_WORK REQUIRED_
Counting the line with "Stenpro: [870,451,927,508] ->" as the last one, copy out the lines of the data exactly from the first onward.

Stored items
=-=-=

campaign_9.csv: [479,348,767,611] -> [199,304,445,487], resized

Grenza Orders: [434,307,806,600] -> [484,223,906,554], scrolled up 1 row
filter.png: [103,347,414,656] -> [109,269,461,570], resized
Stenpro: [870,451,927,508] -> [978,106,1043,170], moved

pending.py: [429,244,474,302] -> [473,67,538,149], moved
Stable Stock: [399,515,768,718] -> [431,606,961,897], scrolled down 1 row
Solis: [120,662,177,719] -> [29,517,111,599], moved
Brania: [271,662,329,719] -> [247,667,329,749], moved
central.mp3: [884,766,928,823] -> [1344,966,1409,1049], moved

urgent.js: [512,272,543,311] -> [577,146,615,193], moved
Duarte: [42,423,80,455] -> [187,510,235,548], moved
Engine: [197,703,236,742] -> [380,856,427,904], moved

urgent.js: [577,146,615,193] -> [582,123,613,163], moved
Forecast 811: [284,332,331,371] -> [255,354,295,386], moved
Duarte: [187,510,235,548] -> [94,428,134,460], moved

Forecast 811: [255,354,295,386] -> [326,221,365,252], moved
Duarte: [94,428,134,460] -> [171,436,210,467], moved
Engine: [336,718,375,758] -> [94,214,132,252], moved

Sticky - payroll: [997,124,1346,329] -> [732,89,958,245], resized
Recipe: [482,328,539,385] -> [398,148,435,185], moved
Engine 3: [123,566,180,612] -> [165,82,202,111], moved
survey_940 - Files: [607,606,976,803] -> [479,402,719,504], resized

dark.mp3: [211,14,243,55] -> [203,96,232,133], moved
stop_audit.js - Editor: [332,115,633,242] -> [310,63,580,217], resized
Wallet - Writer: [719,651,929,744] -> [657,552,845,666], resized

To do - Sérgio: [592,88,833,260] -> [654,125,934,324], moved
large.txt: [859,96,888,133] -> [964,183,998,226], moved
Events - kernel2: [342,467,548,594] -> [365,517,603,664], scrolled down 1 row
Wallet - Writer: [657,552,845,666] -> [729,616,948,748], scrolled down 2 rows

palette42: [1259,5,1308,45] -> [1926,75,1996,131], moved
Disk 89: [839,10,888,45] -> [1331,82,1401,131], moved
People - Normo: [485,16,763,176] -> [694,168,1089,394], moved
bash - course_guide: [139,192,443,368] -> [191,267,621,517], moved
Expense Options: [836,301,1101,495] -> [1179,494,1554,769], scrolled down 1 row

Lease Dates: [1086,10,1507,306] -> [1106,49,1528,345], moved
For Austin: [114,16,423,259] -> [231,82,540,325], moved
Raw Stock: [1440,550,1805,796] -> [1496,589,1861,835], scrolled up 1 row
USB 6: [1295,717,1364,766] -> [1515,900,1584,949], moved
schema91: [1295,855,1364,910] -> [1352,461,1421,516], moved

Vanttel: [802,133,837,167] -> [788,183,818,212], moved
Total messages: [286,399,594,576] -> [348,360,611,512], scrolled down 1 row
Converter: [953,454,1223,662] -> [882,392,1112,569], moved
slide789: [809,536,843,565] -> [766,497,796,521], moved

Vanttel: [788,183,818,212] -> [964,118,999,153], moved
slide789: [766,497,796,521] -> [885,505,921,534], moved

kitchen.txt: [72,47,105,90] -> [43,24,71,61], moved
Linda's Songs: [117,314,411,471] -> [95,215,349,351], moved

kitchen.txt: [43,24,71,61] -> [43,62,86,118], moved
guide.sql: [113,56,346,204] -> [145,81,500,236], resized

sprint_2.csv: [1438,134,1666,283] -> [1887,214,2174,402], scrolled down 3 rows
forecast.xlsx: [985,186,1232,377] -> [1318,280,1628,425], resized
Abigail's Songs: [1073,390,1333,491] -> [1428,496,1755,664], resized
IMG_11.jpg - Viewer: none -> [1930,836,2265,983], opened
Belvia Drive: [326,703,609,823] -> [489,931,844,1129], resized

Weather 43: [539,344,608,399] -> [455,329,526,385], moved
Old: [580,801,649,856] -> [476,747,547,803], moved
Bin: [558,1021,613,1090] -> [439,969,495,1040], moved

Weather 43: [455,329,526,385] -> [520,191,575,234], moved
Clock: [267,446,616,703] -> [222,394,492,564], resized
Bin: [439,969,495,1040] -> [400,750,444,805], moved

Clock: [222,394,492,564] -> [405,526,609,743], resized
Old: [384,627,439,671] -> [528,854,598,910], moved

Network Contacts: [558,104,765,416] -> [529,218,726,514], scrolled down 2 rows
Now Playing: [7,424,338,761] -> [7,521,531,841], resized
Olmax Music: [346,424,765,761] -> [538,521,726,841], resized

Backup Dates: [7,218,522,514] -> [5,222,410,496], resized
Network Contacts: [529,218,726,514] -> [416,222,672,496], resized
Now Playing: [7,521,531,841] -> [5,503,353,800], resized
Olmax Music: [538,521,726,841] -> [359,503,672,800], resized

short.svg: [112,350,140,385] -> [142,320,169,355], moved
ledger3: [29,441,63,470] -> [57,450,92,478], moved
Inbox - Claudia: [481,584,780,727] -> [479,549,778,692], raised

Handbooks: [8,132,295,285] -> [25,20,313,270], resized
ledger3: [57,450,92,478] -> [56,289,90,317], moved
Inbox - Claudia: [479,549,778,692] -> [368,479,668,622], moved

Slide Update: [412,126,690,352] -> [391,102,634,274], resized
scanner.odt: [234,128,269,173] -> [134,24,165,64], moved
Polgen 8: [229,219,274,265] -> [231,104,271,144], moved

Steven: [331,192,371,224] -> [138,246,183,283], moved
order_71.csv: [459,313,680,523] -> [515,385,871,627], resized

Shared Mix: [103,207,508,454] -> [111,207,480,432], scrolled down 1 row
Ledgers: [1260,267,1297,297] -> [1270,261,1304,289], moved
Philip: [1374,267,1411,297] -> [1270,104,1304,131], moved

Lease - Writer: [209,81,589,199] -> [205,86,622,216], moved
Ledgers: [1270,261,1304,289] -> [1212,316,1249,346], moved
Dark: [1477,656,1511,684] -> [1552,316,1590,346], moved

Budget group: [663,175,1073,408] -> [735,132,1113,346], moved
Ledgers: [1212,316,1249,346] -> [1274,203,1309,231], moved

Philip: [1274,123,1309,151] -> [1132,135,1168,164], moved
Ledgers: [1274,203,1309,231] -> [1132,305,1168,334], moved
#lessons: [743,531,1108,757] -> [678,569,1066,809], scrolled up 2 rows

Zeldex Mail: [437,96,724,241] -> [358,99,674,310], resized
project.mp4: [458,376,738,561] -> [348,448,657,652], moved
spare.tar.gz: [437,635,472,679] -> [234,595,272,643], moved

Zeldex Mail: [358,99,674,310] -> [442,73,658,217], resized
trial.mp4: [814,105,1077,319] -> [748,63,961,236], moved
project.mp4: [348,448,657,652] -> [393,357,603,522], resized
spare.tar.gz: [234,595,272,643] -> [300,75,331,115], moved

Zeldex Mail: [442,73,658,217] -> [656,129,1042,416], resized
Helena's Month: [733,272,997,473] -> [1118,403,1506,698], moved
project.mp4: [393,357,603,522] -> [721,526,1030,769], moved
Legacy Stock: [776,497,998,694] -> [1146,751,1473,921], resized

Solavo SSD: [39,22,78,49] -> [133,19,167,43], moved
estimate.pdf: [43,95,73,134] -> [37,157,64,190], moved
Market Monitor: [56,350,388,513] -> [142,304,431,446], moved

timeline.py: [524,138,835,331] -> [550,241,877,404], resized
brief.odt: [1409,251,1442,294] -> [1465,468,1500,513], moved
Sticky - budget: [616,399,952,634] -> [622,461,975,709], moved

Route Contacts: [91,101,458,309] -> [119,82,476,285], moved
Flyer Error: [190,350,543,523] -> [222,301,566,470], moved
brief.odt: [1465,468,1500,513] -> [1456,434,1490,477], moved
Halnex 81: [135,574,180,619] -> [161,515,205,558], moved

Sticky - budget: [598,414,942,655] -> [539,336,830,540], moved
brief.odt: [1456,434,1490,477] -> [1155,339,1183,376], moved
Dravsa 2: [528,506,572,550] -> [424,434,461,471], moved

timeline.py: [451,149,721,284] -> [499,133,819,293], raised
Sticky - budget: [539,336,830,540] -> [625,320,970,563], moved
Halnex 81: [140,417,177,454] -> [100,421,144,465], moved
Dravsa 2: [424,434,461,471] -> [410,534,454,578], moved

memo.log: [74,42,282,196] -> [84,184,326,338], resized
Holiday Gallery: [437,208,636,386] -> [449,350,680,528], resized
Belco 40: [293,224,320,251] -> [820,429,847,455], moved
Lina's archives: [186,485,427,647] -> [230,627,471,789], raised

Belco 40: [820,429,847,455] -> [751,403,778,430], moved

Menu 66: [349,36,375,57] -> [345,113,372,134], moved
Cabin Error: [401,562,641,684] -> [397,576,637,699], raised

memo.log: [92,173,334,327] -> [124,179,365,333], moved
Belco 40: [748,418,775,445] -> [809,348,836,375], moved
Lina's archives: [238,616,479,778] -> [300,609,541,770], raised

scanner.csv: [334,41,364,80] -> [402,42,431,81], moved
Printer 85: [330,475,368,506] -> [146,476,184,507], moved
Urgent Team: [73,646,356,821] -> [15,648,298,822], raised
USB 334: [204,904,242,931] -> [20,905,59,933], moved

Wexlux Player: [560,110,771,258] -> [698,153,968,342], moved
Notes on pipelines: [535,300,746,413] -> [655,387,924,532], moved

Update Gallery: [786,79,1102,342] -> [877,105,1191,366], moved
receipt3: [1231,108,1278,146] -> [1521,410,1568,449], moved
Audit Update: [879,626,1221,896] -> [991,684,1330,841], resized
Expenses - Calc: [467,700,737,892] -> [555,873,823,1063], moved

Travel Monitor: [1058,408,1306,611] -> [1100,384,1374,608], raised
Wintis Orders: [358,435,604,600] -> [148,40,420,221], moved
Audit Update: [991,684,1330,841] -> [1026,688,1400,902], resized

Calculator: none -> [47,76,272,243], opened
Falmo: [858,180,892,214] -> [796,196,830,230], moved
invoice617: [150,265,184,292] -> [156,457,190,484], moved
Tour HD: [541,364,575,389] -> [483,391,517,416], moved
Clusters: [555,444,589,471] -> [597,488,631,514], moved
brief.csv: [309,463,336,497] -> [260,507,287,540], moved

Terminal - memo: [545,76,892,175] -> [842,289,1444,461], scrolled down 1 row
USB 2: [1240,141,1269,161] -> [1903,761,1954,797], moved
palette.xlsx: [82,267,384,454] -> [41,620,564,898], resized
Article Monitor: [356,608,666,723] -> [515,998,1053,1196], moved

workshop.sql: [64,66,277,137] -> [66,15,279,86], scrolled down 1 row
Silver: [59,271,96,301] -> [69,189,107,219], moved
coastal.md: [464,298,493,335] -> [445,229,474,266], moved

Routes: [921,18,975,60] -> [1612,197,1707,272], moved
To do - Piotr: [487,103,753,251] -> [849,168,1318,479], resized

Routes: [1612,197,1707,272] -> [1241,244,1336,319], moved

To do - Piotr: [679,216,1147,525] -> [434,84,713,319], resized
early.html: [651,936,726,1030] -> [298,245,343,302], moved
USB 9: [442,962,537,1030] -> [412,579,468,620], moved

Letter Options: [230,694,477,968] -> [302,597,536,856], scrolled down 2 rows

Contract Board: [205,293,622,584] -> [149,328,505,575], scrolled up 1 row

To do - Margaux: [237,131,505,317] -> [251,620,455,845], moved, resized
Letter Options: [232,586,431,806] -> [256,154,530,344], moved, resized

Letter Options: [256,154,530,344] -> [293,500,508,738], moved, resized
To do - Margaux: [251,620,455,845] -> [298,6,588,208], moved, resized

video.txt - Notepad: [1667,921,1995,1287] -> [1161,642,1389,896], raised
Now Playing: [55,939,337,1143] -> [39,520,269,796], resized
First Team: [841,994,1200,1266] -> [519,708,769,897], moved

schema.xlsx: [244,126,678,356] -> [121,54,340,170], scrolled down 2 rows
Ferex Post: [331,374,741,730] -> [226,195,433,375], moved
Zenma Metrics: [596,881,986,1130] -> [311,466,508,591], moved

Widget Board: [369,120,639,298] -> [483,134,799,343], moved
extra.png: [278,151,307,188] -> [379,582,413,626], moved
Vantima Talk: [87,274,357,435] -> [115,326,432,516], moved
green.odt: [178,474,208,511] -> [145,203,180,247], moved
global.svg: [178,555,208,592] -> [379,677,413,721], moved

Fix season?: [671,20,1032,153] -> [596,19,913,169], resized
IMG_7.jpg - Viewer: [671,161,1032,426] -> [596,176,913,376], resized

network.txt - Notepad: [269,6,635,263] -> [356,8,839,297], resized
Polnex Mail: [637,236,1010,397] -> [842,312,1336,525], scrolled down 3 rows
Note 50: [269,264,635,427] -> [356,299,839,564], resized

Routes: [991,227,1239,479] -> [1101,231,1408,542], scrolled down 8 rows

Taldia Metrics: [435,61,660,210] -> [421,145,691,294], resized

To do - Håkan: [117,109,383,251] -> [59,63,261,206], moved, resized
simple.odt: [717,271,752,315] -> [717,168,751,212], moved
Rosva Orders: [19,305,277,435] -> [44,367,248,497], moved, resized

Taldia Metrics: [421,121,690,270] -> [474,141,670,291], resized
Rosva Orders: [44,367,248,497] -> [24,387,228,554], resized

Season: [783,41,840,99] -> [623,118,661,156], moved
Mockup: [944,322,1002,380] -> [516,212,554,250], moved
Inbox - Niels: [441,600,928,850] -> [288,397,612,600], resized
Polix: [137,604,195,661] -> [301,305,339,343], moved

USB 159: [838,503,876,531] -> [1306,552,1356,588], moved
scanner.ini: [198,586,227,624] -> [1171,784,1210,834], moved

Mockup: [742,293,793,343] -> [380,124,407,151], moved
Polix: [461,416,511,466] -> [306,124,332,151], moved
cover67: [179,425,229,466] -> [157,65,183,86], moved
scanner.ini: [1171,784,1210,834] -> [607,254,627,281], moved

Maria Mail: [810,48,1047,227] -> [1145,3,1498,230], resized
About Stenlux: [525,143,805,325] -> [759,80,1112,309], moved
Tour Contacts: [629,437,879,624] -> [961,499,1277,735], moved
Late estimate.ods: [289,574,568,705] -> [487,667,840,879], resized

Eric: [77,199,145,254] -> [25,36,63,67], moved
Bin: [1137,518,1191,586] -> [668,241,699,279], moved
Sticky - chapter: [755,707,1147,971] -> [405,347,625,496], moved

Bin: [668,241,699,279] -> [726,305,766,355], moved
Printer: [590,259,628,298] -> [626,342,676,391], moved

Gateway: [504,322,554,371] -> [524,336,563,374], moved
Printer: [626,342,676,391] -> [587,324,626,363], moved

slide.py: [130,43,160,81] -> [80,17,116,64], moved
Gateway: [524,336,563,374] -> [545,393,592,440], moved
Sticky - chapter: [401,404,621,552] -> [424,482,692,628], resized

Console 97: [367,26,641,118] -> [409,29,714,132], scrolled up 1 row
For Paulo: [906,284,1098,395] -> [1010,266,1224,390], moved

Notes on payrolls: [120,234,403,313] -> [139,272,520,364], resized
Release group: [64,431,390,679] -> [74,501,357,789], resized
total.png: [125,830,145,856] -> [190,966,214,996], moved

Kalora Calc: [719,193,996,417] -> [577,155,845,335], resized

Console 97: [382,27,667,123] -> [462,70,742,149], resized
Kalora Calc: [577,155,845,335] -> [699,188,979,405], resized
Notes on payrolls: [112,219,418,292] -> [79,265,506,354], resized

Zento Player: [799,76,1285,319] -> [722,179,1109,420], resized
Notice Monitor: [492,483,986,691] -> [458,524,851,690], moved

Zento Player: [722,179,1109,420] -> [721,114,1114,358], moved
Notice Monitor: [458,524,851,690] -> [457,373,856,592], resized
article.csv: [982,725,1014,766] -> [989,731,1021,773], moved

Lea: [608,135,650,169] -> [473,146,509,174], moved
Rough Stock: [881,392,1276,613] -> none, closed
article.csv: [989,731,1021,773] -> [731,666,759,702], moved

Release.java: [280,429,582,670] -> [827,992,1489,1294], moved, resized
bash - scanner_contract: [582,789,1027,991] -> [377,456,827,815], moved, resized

=-=-=

_RESULT FOR THIS TASK_
campaign_9.csv: [479,348,767,611] -> [199,304,445,487], resized

Grenza Orders: [434,307,806,600] -> [484,223,906,554], scrolled up 1 row
filter.png: [103,347,414,656] -> [109,269,461,570], resized
Stenpro: [870,451,927,508] -> [978,106,1043,170], moved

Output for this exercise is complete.